• Task
From the line containing "(324, 139) = (120, 517): white" down to the line containing "(505, 376) = (349, 201): green" in the records below, reproduce every line exactly, ends included, and omit all others.

• Input records
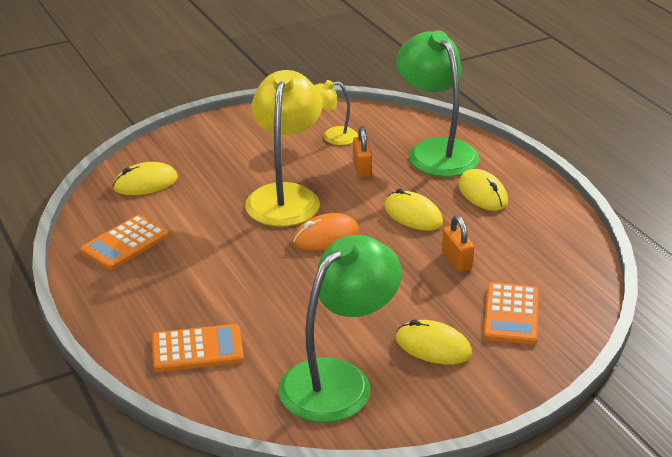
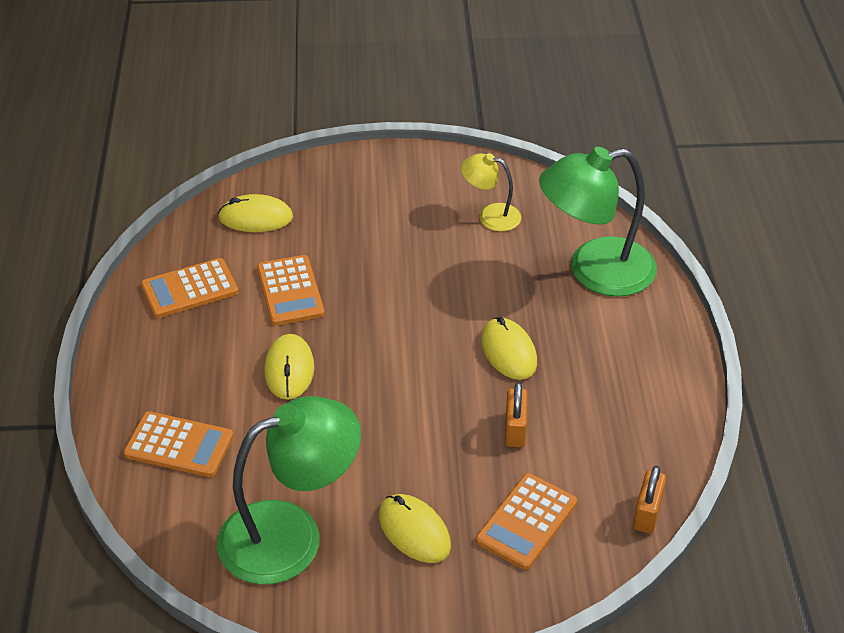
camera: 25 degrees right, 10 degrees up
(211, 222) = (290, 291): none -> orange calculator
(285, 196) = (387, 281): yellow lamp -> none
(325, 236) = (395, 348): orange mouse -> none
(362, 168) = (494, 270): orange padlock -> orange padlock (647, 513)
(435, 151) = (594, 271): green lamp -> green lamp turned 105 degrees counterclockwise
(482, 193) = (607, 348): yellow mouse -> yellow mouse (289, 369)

==

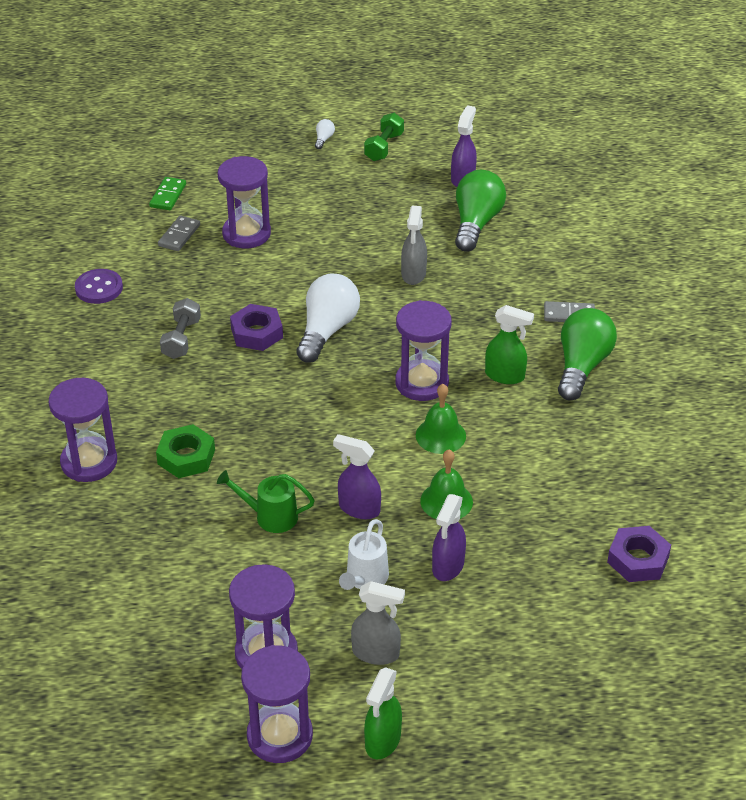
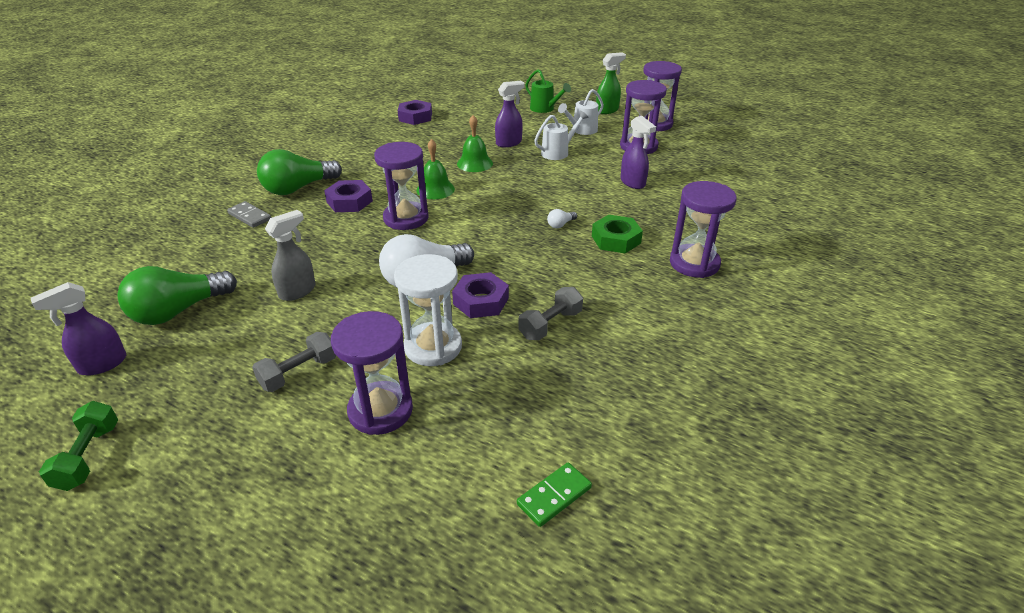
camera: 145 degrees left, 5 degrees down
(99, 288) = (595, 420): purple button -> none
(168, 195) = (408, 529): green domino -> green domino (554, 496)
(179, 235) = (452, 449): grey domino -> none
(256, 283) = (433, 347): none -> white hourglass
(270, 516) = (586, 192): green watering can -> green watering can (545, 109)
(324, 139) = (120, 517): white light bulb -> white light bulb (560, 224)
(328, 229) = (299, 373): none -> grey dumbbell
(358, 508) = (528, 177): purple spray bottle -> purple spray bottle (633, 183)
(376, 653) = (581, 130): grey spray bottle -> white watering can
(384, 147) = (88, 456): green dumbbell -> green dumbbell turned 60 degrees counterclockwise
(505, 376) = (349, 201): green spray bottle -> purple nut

* * *

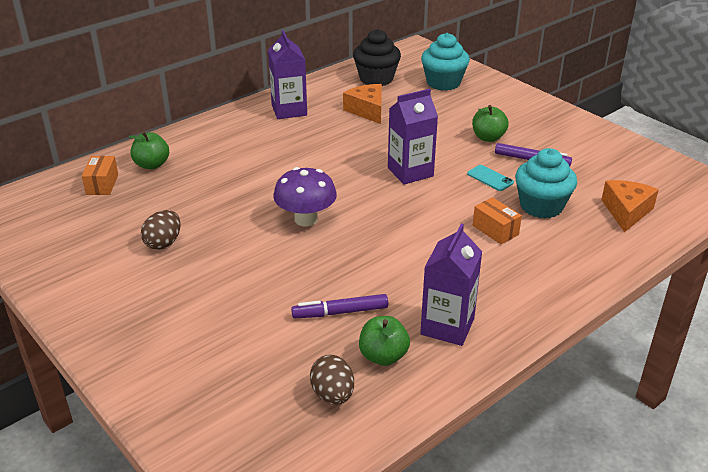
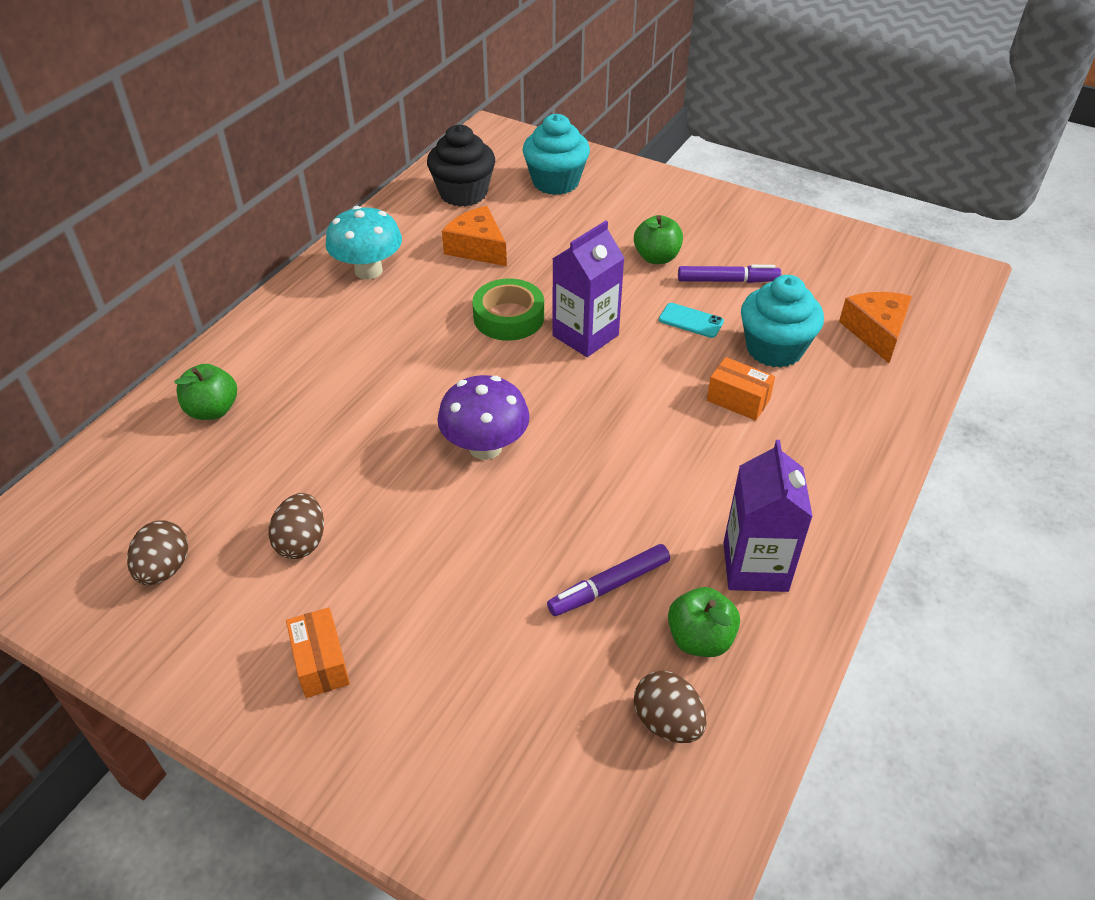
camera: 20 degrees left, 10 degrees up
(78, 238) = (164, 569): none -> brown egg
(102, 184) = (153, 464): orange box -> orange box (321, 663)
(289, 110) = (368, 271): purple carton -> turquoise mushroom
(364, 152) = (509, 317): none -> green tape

• Answer to the exercise
(324, 139) = (120, 517): white light bulb -> white light bulb (560, 224)
(328, 229) = (299, 373): none -> grey dumbbell
(358, 508) = (528, 177): purple spray bottle -> purple spray bottle (633, 183)
(376, 653) = (581, 130): grey spray bottle -> white watering can
(384, 147) = (88, 456): green dumbbell -> green dumbbell turned 60 degrees counterclockwise
(505, 376) = (349, 201): green spray bottle -> purple nut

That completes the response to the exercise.